- **About this task**: Using the listing below, work out how many lines contain the word "minus", and respond with that number alone.
##### The input #####
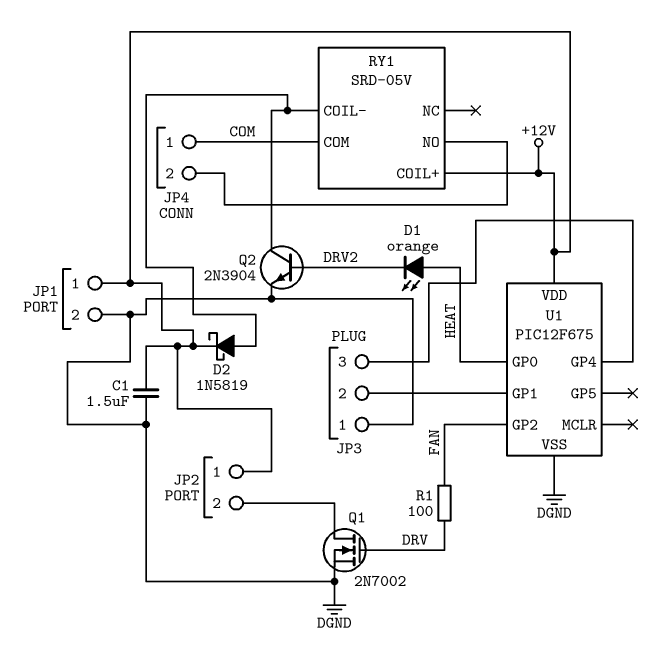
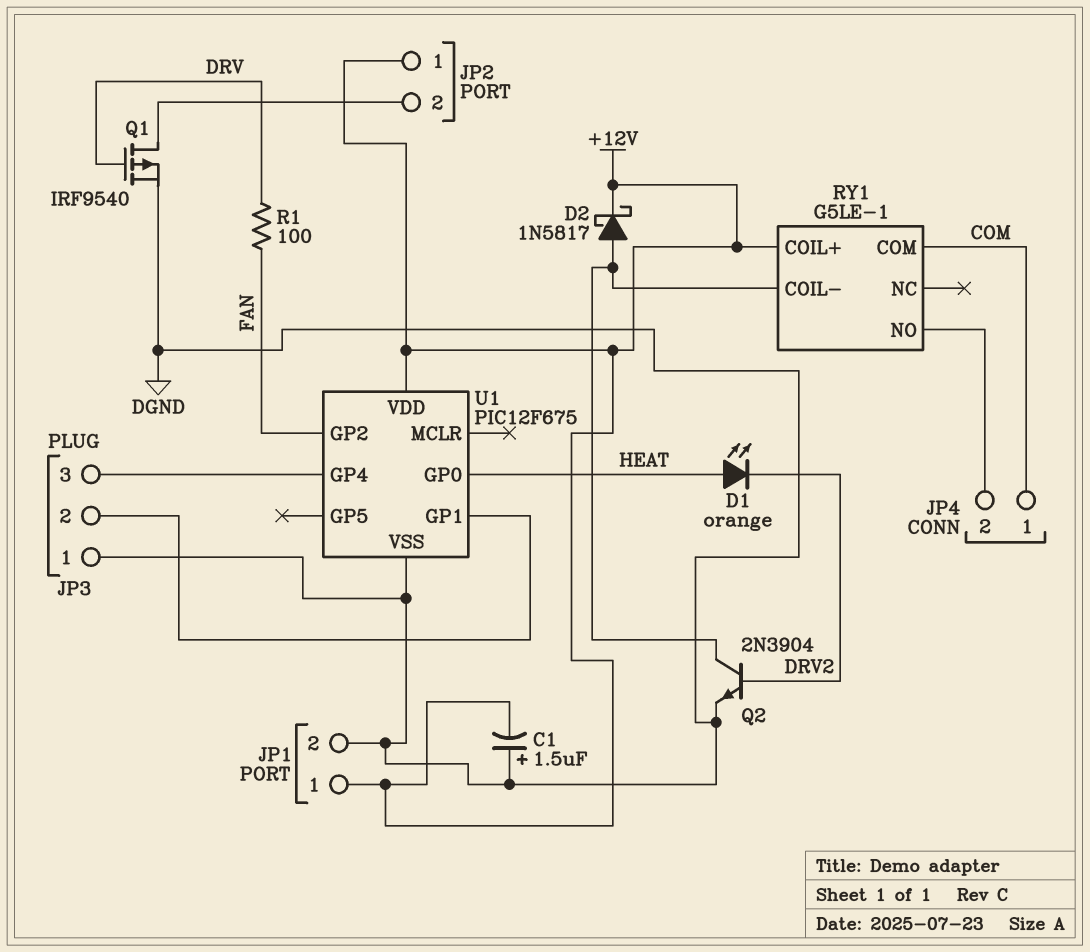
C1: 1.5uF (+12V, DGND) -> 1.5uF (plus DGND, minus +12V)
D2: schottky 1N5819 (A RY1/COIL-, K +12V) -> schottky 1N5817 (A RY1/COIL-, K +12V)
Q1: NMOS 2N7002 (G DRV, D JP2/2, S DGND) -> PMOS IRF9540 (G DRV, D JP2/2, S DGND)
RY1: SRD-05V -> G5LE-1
#####
##### The input #####
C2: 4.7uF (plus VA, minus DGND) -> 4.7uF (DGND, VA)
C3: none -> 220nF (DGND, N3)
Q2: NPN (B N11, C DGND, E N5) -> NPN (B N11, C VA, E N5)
#####
- **Answer space**: 2